== Image change detection data ==
★ ★ ★ ★
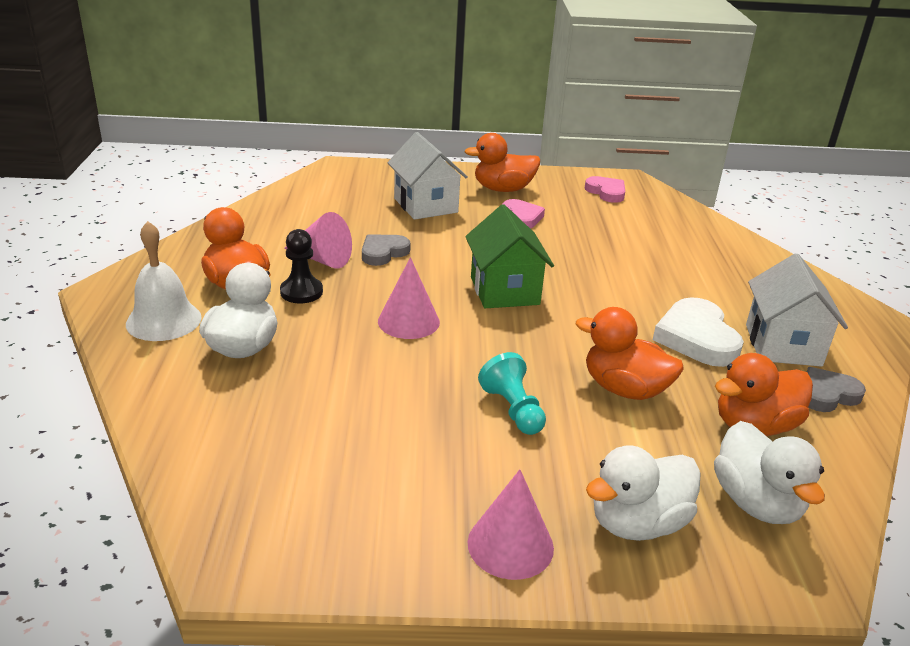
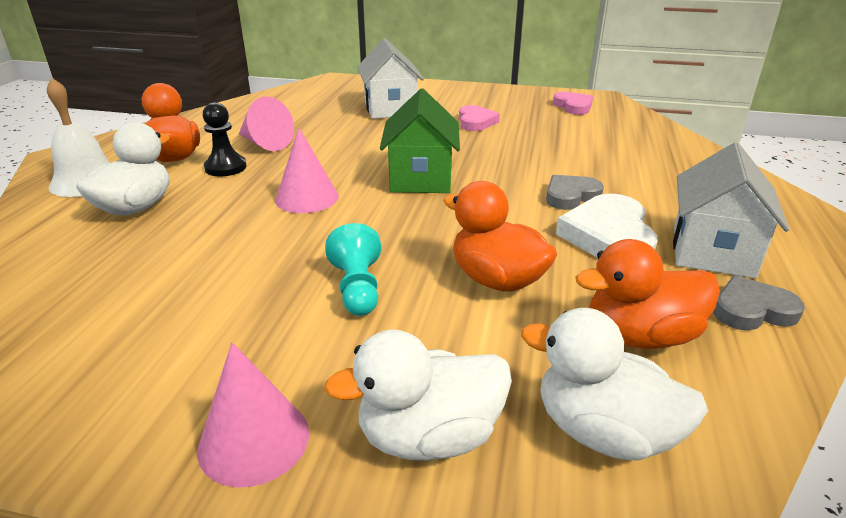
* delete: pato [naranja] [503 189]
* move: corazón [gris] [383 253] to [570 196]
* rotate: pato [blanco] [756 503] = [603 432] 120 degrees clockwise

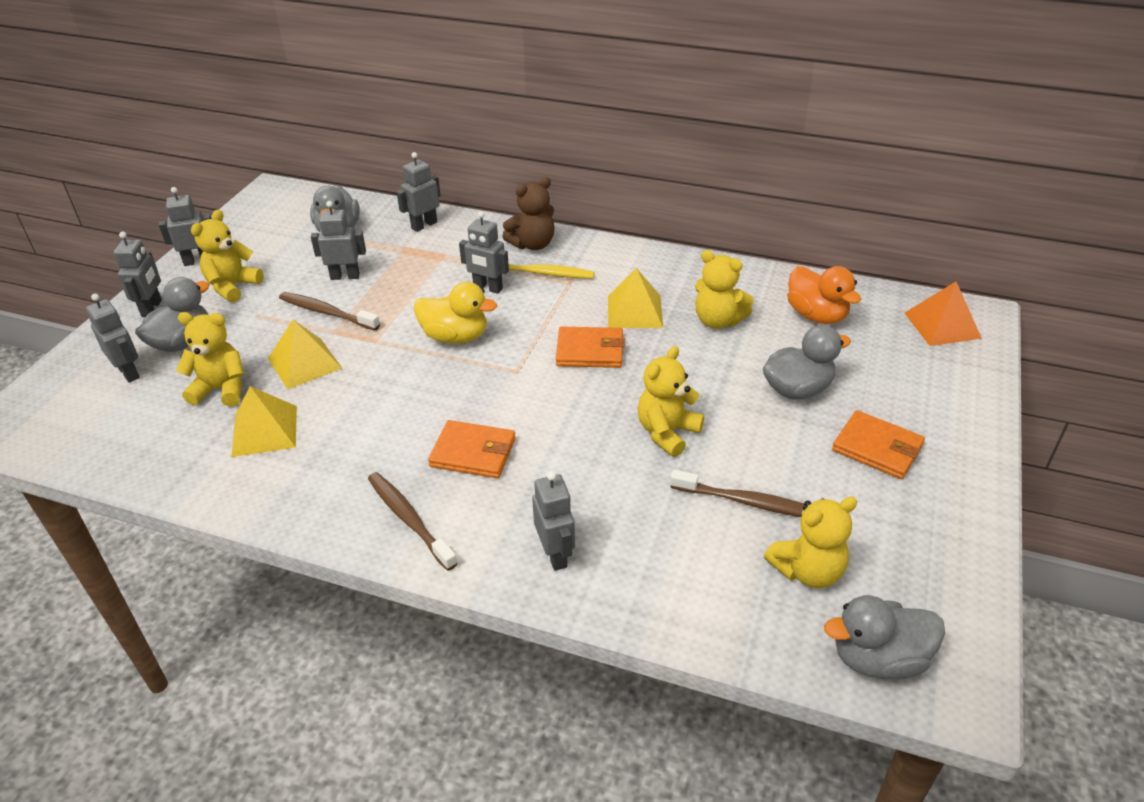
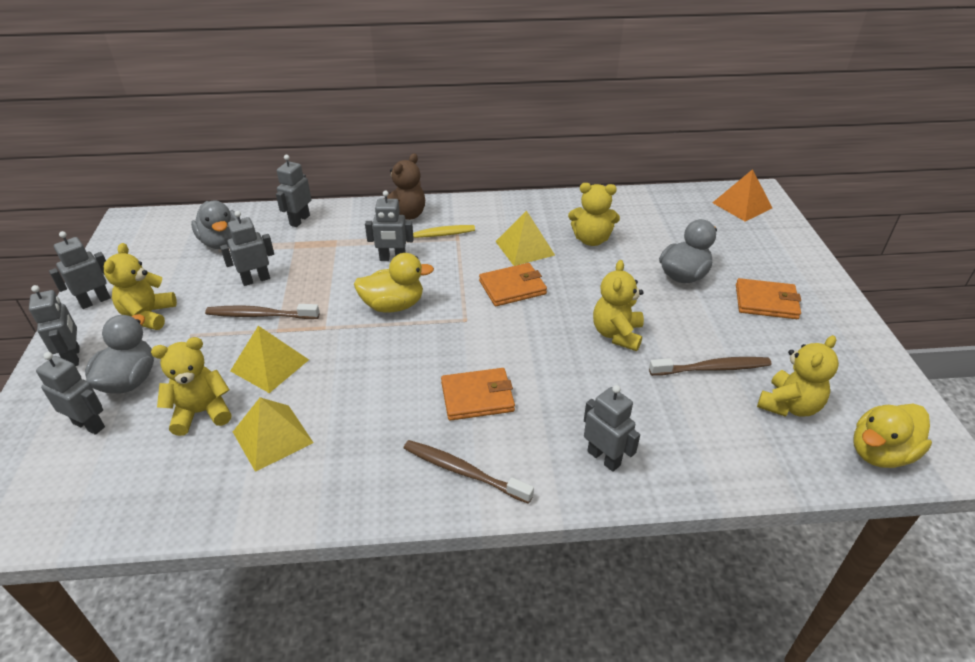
* delete: pato [naranja] [816 315]
* recolor: pato [gris] [878 659] to pato [amarillo] [880 453]

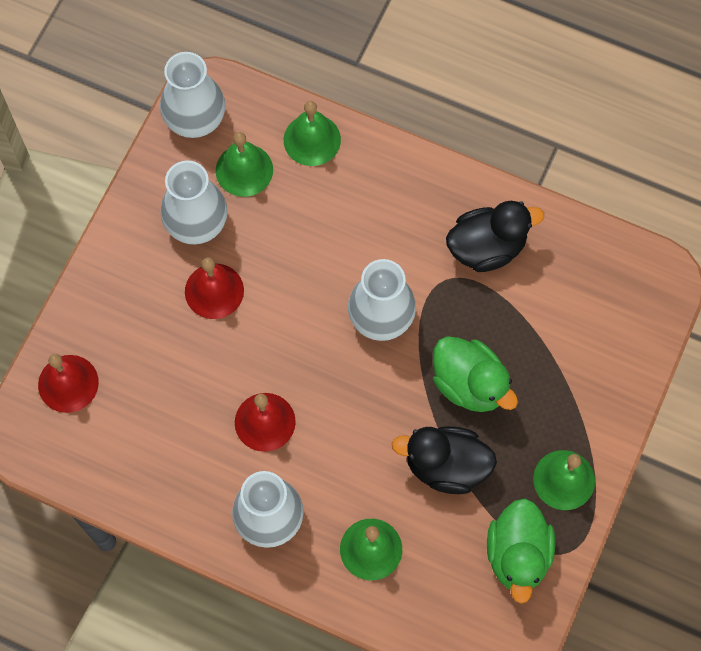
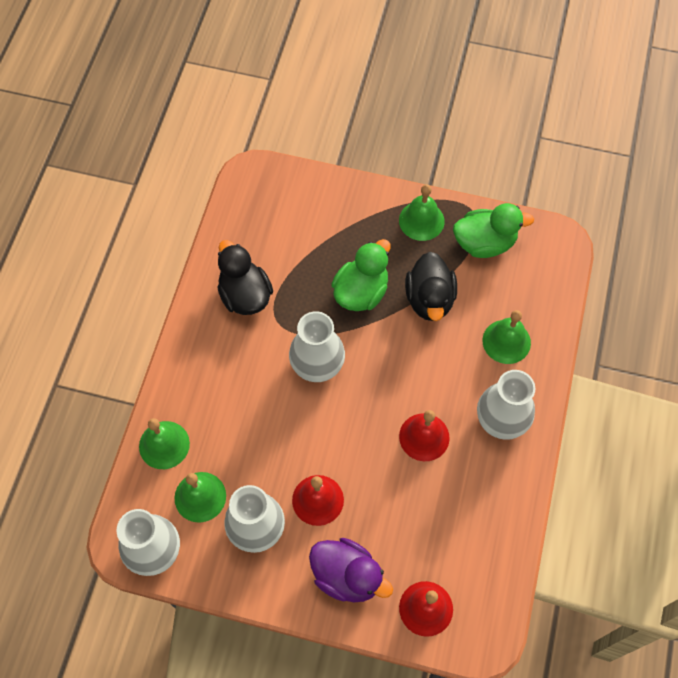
* insert: pato [morado] [347 576]

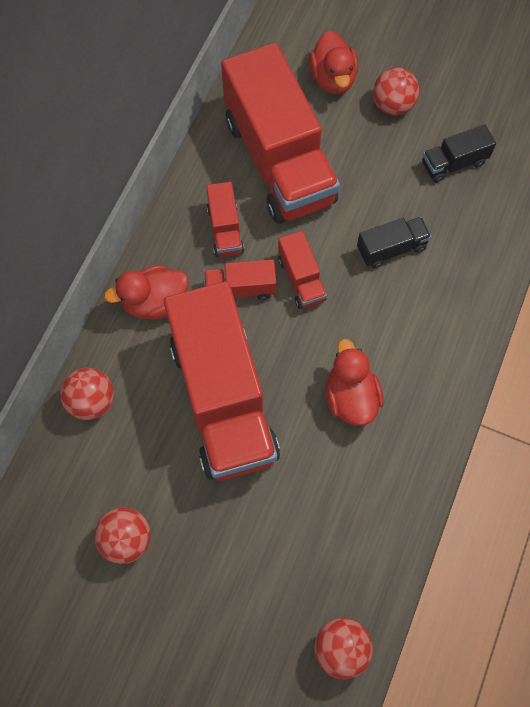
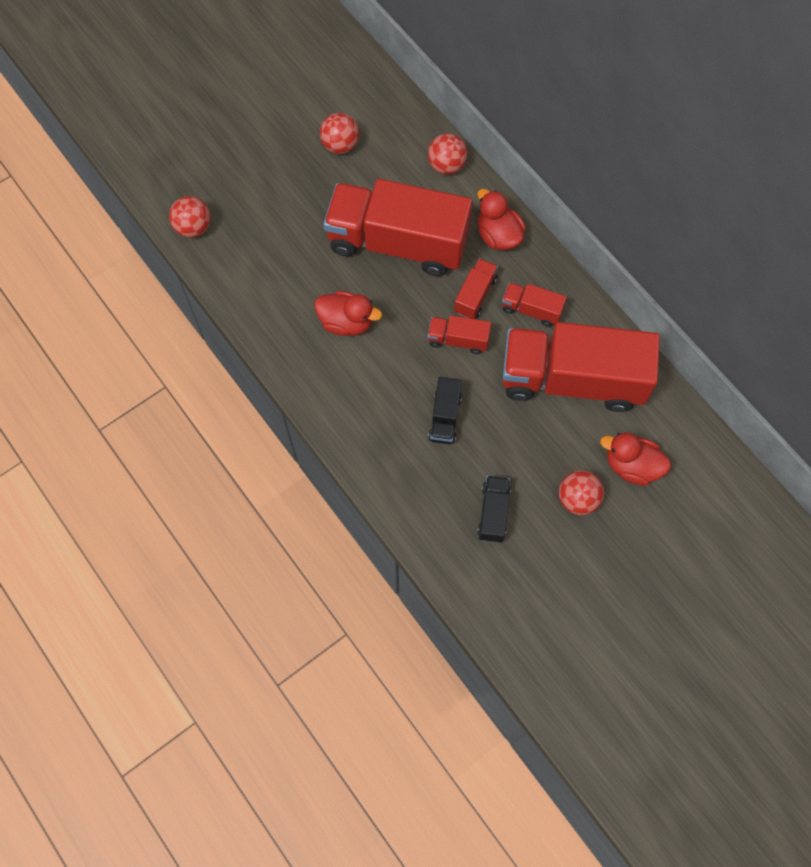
* rotate: pato [rojo] [155 302] = [498 235] 45 degrees counterclockwise

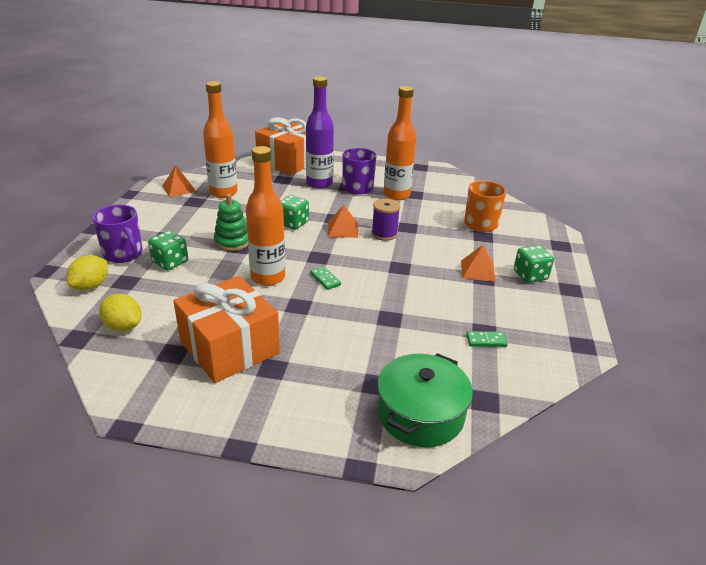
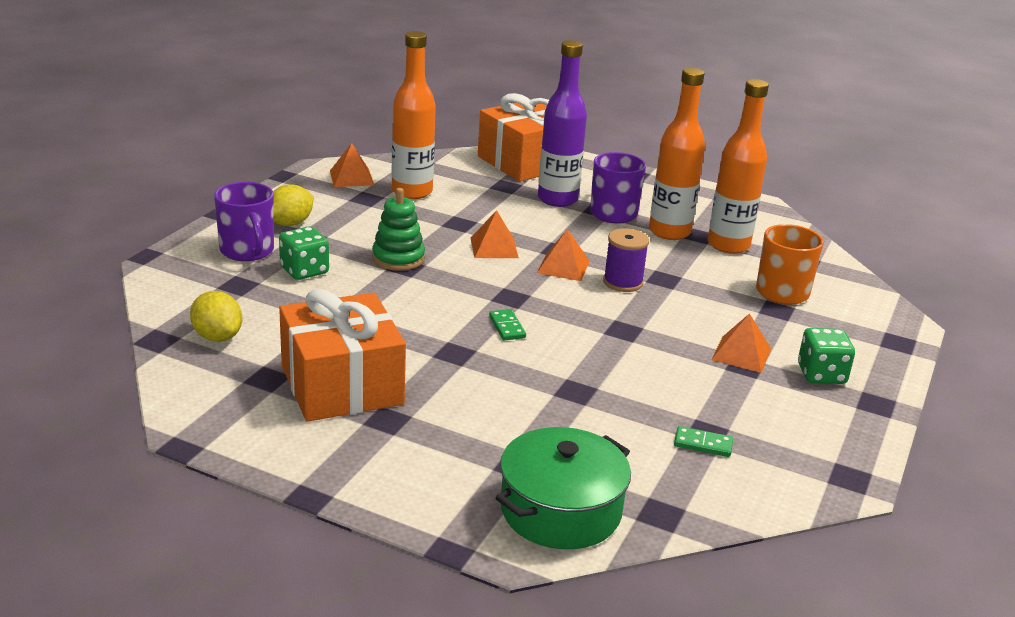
* move: botella [naranja] [268 277] to [728 245]
* replace: dado [verde] [293 223] to pirámide [naranja] [494 247]
* move: limón [amarillo] [91 286] to [290 223]

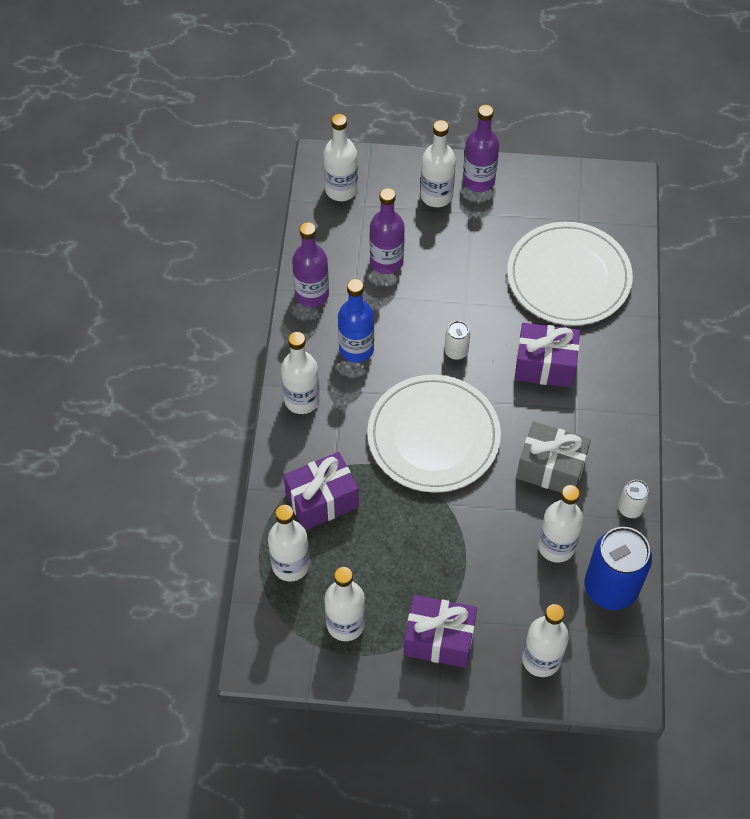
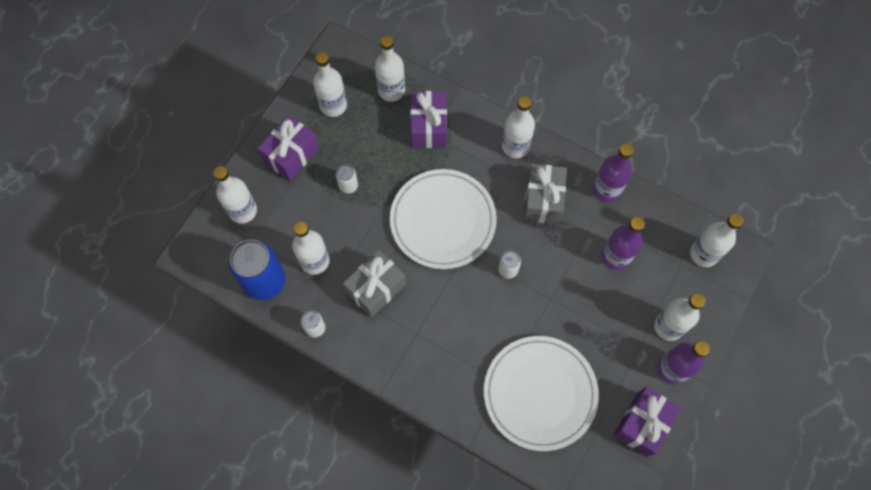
* replace: botella [azul] [356 349] to regalo [gris] [542 200]
* move: regalo [morado] [544 366] to [642 424]
* insert: lata [blanco] [348 186]

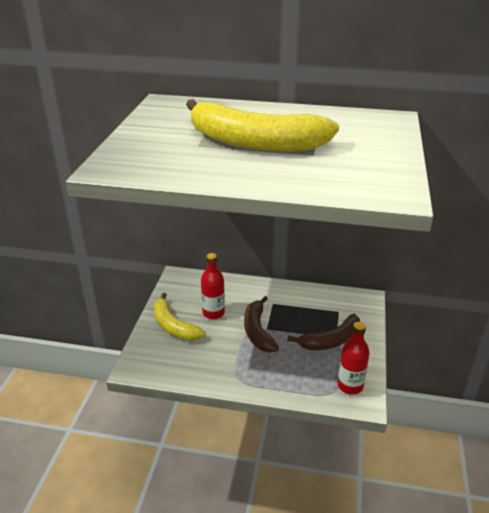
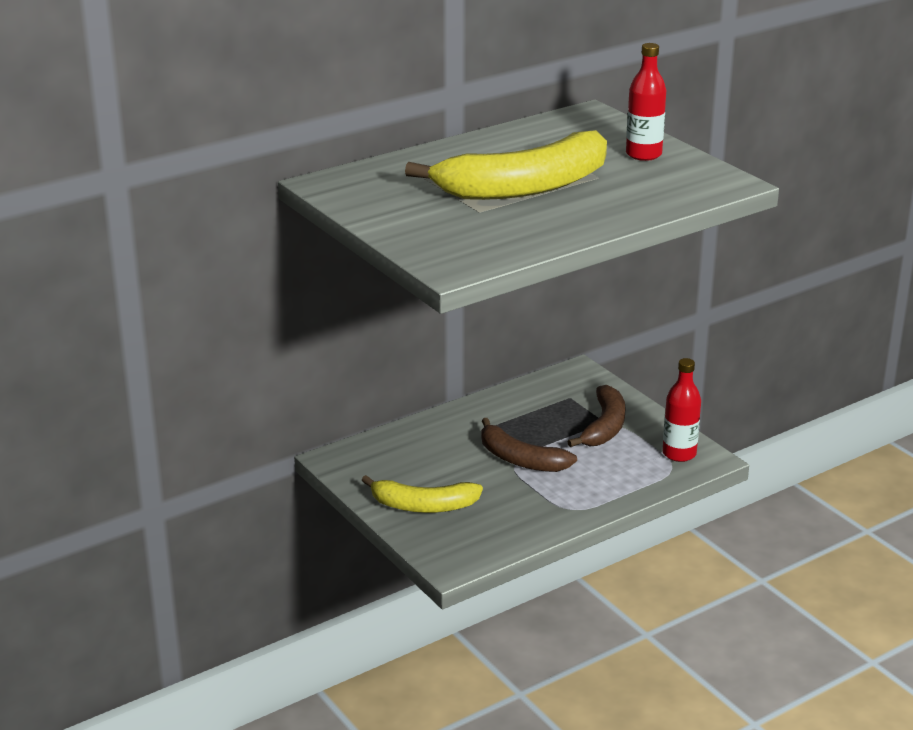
* move: botella [rojo] [213 313] to [643 154]

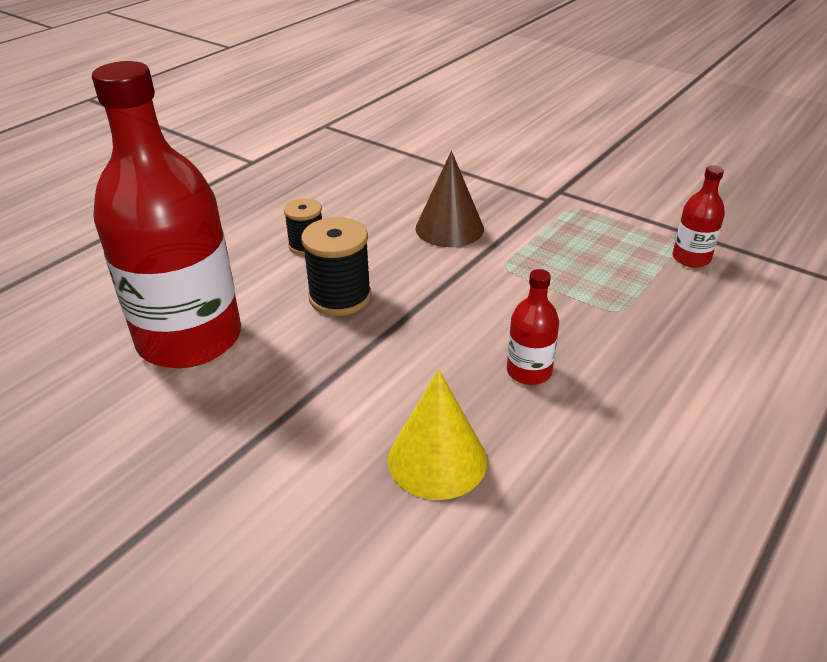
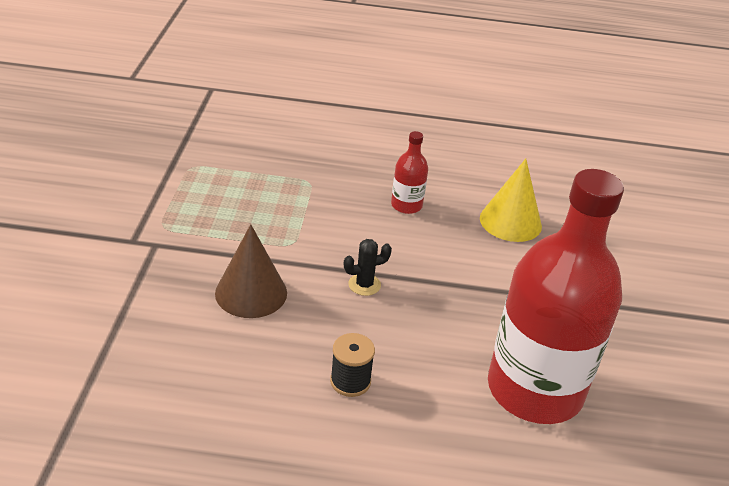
* delete: botella [rojo] [691 258]
* delete: carrete [negro] [340 297]
* insert: cactus [negro] [364 285]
★ ★ ★ ★
Pictures aside, set down the lines from the one containing "120 degrees clockwise" through the end of the records above, exactly and only those.

* rotate: pato [blanco] [756 503] = [603 432] 120 degrees clockwise

* delete: pato [naranja] [816 315]
* recolor: pato [gris] [878 659] to pato [amarillo] [880 453]

* insert: pato [morado] [347 576]

* rotate: pato [rojo] [155 302] = [498 235] 45 degrees counterclockwise

* move: botella [naranja] [268 277] to [728 245]
* replace: dado [verde] [293 223] to pirámide [naranja] [494 247]
* move: limón [amarillo] [91 286] to [290 223]

* replace: botella [azul] [356 349] to regalo [gris] [542 200]
* move: regalo [morado] [544 366] to [642 424]
* insert: lata [blanco] [348 186]

* move: botella [rojo] [213 313] to [643 154]

* delete: botella [rojo] [691 258]
* delete: carrete [negro] [340 297]
* insert: cactus [negro] [364 285]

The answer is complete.